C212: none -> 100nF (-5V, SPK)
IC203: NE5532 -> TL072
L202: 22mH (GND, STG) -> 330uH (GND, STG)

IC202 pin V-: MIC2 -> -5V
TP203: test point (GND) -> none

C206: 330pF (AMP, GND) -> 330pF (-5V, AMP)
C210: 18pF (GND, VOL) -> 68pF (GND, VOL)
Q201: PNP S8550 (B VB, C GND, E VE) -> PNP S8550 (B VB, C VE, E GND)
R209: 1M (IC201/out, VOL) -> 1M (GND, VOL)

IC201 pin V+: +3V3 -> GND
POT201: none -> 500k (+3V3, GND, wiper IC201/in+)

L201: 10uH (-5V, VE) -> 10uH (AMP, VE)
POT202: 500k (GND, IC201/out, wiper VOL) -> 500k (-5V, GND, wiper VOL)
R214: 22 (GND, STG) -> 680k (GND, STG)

...

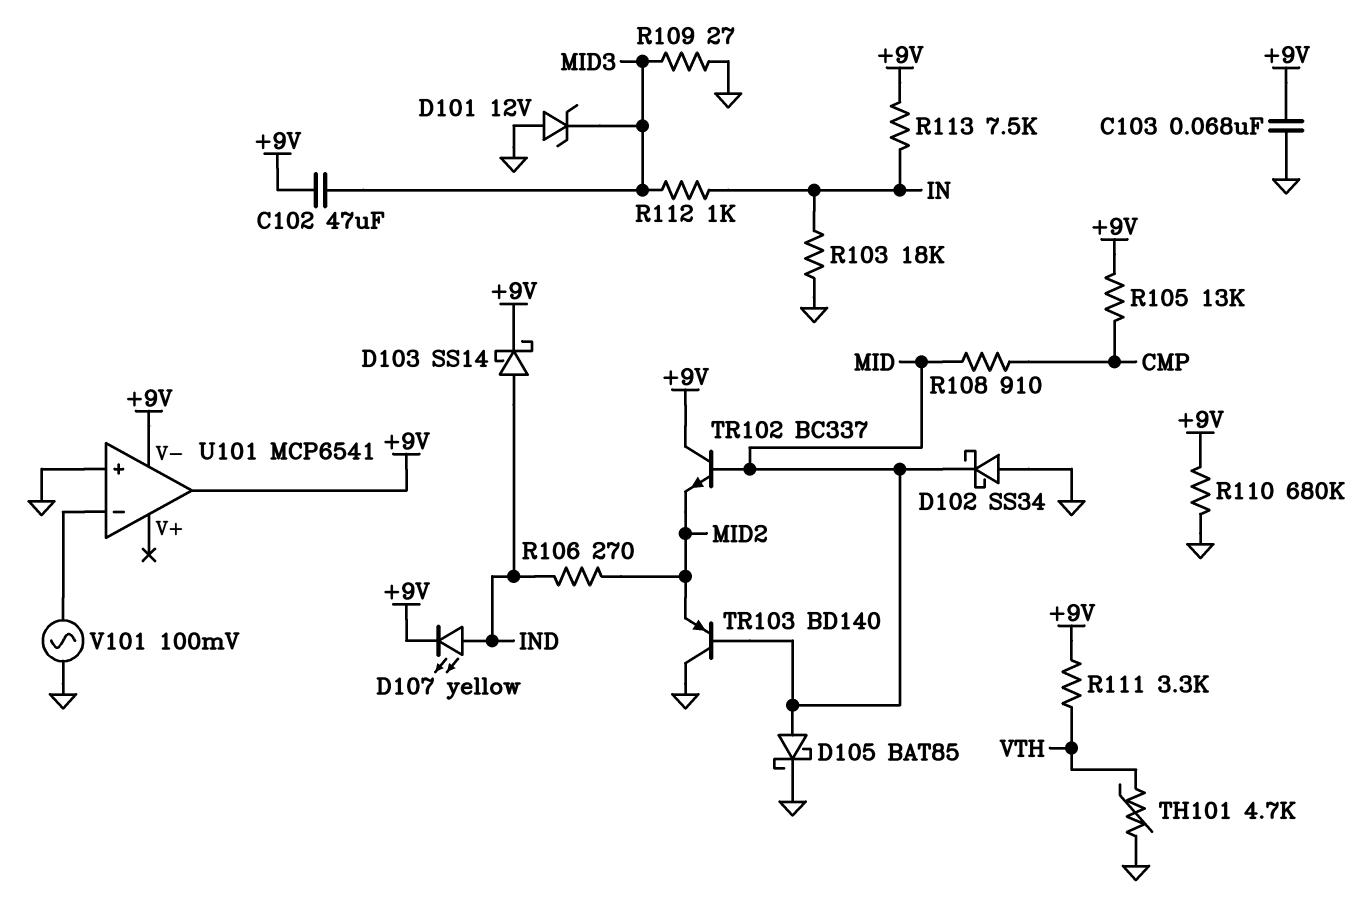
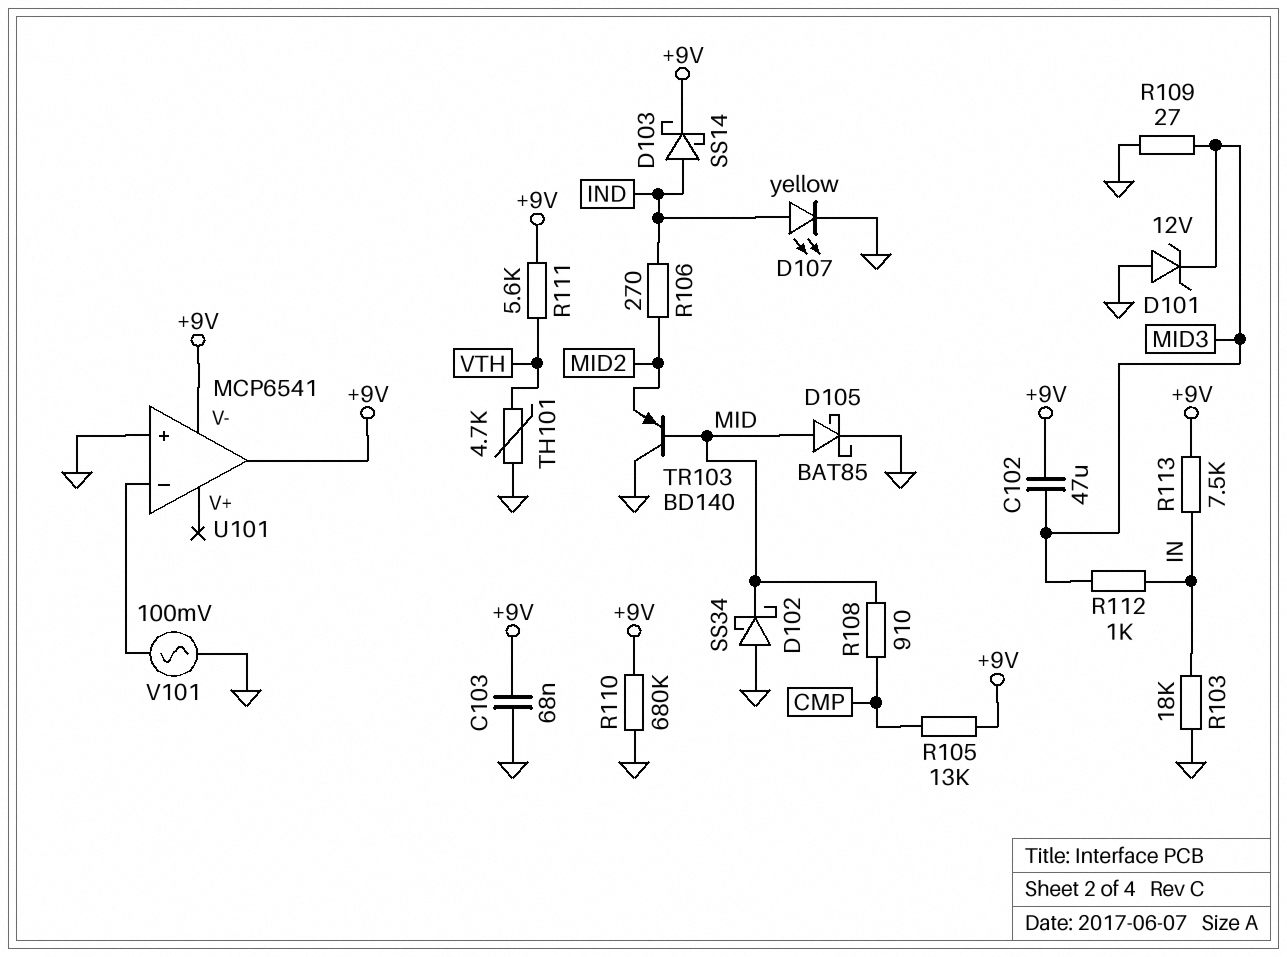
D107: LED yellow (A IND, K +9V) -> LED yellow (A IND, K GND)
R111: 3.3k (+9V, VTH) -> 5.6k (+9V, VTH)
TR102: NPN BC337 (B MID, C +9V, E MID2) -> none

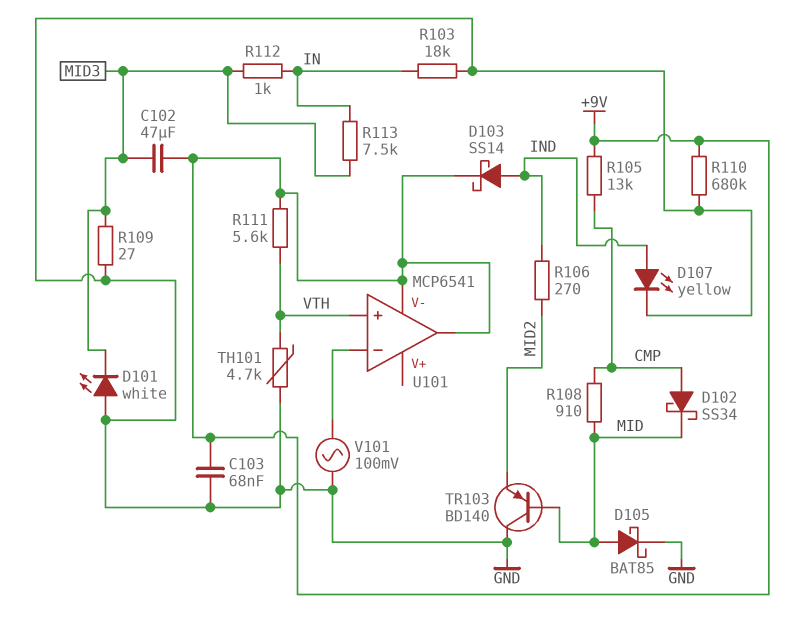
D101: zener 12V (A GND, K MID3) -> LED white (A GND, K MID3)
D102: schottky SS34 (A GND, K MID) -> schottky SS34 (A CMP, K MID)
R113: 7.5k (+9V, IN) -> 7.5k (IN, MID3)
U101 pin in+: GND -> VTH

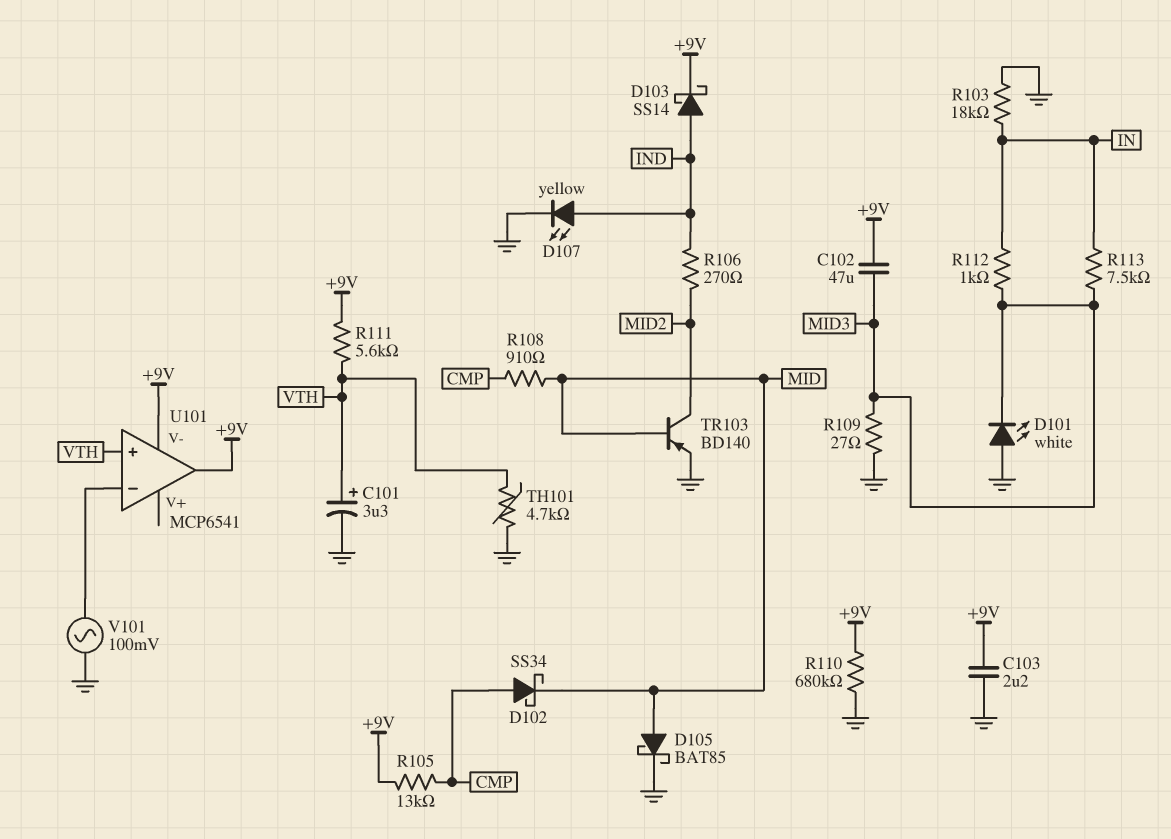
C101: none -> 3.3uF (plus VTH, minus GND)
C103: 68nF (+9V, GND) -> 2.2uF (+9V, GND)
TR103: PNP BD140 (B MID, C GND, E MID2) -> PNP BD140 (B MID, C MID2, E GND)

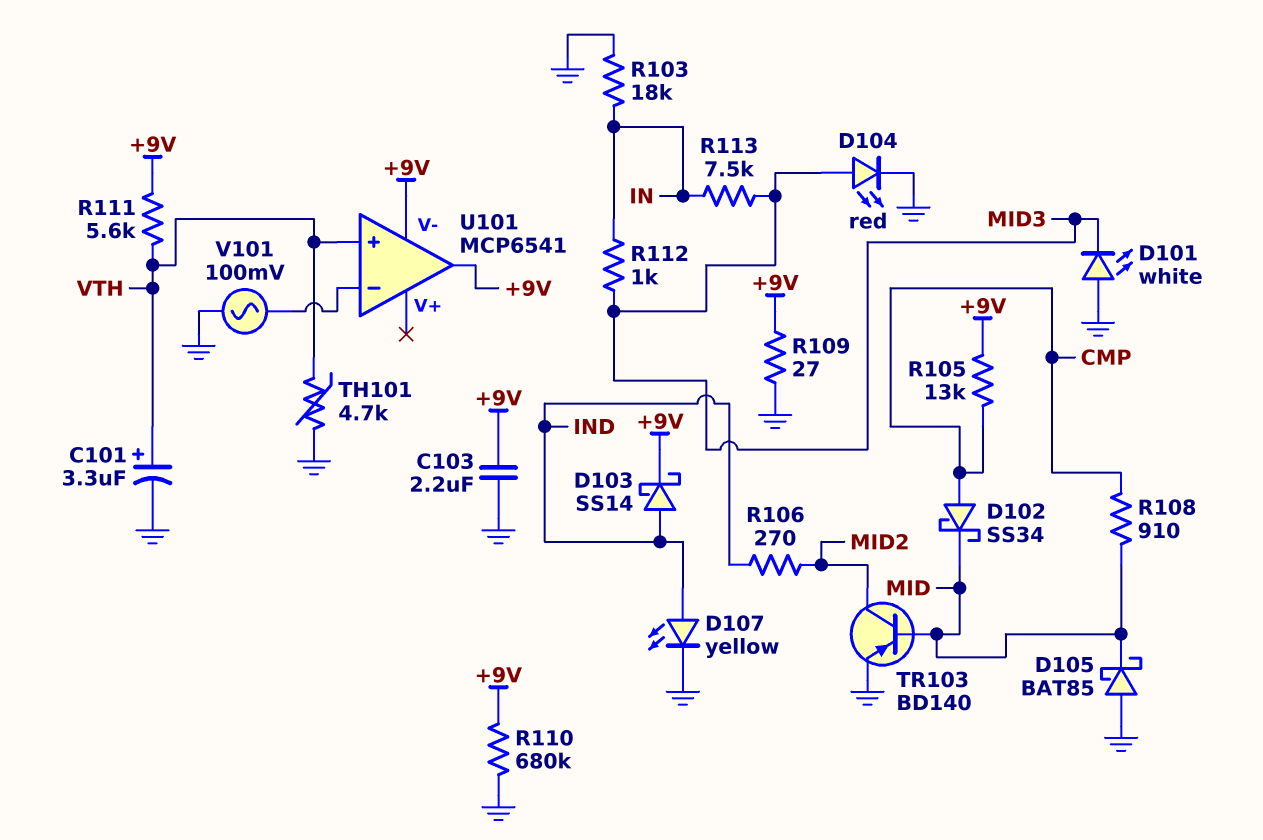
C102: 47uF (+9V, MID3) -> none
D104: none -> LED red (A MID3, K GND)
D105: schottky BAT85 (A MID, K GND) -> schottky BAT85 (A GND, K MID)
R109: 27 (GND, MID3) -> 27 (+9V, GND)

---

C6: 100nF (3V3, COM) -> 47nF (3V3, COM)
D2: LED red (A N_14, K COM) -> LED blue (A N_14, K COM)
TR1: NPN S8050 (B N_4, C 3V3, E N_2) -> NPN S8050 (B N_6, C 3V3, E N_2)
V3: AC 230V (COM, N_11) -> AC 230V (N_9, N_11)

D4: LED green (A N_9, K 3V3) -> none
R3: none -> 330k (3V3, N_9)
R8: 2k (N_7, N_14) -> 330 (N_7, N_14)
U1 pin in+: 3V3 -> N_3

PROBLEM DETAILS: Look above for the line with "U101 pin in+: GND -> VTH", then print it and each line after it down to and including the line with "R109: 27 (GND, MID3) -> 27 (+9V, GND)". Leave out the pictures and keep the wording exact.

TASK RESPONSE:
U101 pin in+: GND -> VTH

C101: none -> 3.3uF (plus VTH, minus GND)
C103: 68nF (+9V, GND) -> 2.2uF (+9V, GND)
TR103: PNP BD140 (B MID, C GND, E MID2) -> PNP BD140 (B MID, C MID2, E GND)

C102: 47uF (+9V, MID3) -> none
D104: none -> LED red (A MID3, K GND)
D105: schottky BAT85 (A MID, K GND) -> schottky BAT85 (A GND, K MID)
R109: 27 (GND, MID3) -> 27 (+9V, GND)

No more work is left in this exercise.